▶ [What is needed]:
Take the entries below and print only the lines from the one with "camera: 70 degrees left, 5 degrees down" through the one with "turquoise button [437,327,465,351]", exactly as they stand, both ends included.

▶ [Materials provided]:
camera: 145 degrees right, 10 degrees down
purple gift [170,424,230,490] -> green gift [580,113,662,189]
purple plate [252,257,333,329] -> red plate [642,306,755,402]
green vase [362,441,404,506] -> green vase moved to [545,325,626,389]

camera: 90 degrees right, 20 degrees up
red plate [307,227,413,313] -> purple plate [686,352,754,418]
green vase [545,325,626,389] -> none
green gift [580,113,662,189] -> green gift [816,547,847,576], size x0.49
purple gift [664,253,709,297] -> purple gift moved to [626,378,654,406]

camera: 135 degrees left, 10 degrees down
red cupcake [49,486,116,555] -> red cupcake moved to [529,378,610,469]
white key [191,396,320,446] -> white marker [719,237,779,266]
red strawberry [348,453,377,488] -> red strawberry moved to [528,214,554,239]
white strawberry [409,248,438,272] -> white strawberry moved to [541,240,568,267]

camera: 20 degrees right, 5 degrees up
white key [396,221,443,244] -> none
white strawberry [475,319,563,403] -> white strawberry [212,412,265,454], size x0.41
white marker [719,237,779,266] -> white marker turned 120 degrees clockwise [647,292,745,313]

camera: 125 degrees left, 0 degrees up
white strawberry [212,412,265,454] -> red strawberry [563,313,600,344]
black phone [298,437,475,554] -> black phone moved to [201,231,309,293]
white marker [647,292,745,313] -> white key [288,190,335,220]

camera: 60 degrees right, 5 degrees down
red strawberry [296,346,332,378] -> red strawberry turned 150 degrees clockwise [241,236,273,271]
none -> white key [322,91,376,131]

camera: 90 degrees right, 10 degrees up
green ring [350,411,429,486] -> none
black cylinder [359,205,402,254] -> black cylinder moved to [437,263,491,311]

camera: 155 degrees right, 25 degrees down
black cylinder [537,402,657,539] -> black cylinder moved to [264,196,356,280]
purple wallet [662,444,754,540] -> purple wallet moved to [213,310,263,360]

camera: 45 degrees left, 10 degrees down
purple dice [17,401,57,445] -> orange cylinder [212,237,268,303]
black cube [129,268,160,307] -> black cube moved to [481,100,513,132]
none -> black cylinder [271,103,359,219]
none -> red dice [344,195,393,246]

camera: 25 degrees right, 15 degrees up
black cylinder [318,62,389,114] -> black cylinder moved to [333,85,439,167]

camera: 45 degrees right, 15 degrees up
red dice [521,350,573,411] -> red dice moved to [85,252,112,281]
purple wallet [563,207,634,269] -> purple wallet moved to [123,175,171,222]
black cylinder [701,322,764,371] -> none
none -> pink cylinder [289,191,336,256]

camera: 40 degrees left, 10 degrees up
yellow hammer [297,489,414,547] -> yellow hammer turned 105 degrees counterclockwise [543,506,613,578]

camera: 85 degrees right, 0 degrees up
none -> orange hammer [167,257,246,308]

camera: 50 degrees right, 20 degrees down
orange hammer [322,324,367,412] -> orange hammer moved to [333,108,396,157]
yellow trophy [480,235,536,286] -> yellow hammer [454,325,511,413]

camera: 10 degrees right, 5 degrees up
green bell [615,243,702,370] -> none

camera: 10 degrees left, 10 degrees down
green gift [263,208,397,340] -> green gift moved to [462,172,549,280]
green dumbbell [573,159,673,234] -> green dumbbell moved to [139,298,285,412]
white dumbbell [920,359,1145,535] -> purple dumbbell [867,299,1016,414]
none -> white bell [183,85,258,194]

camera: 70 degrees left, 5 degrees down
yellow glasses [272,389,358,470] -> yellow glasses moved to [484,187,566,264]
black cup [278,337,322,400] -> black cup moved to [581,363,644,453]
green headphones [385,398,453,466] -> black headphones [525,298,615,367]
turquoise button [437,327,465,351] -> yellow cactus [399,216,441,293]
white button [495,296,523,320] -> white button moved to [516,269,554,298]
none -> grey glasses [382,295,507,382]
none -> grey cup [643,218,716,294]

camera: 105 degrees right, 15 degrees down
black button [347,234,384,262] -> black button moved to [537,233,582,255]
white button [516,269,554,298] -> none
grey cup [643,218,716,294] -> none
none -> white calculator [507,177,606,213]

▶ [Finished task]:
camera: 70 degrees left, 5 degrees down
yellow glasses [272,389,358,470] -> yellow glasses moved to [484,187,566,264]
black cup [278,337,322,400] -> black cup moved to [581,363,644,453]
green headphones [385,398,453,466] -> black headphones [525,298,615,367]
turquoise button [437,327,465,351] -> yellow cactus [399,216,441,293]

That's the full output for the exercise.